══ Records for the exercise
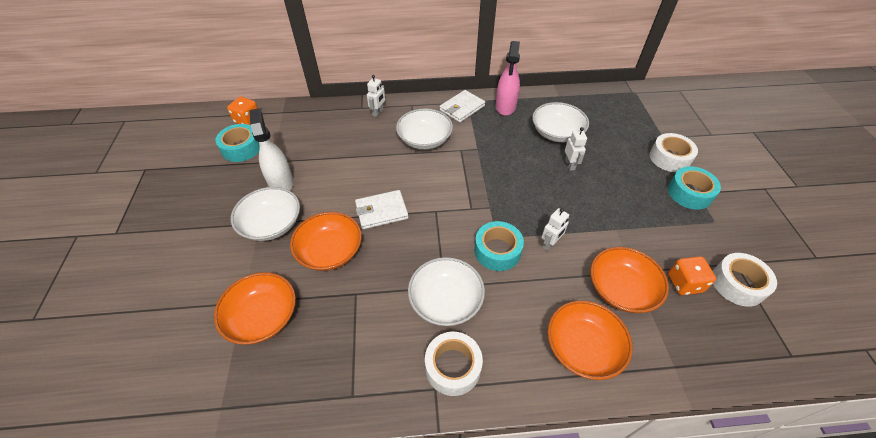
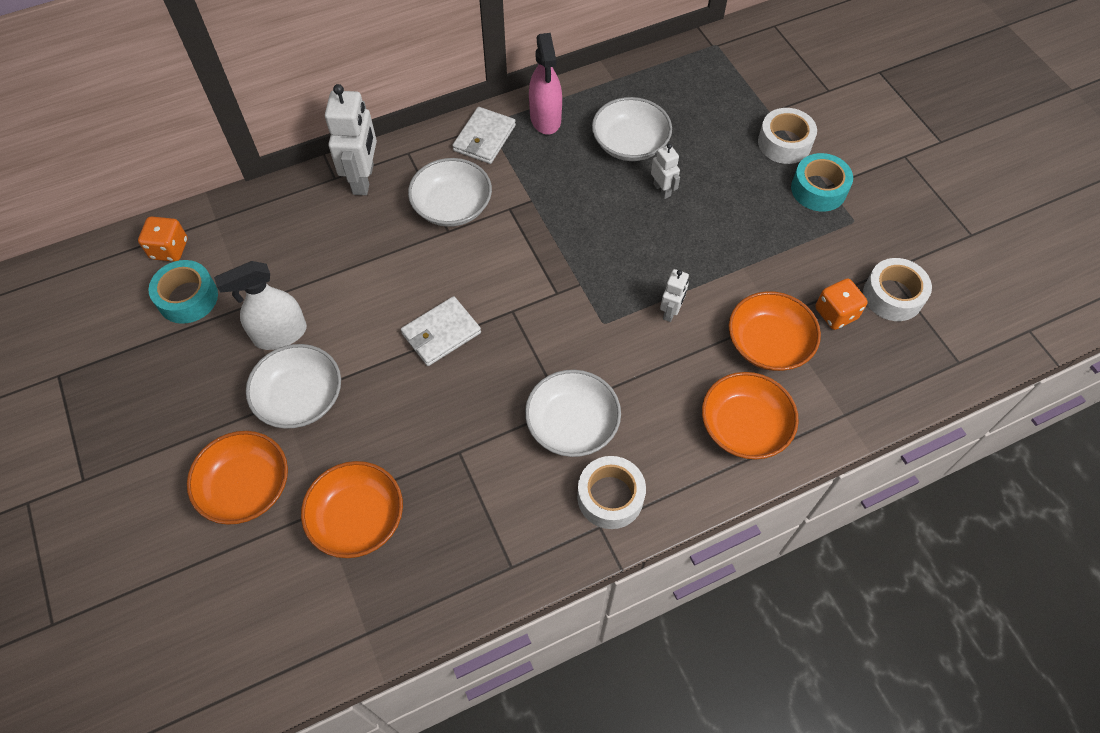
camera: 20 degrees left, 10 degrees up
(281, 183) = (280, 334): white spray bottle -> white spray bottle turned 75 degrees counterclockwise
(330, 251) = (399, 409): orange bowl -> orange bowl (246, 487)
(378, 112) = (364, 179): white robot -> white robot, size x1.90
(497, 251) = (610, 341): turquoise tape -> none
════
→ **Task requirements**
All of the preceding material should be output verbatim, with the pictures excluded.

→ **Output for this task**
camera: 20 degrees left, 10 degrees up
(281, 183) = (280, 334): white spray bottle -> white spray bottle turned 75 degrees counterclockwise
(330, 251) = (399, 409): orange bowl -> orange bowl (246, 487)
(378, 112) = (364, 179): white robot -> white robot, size x1.90
(497, 251) = (610, 341): turquoise tape -> none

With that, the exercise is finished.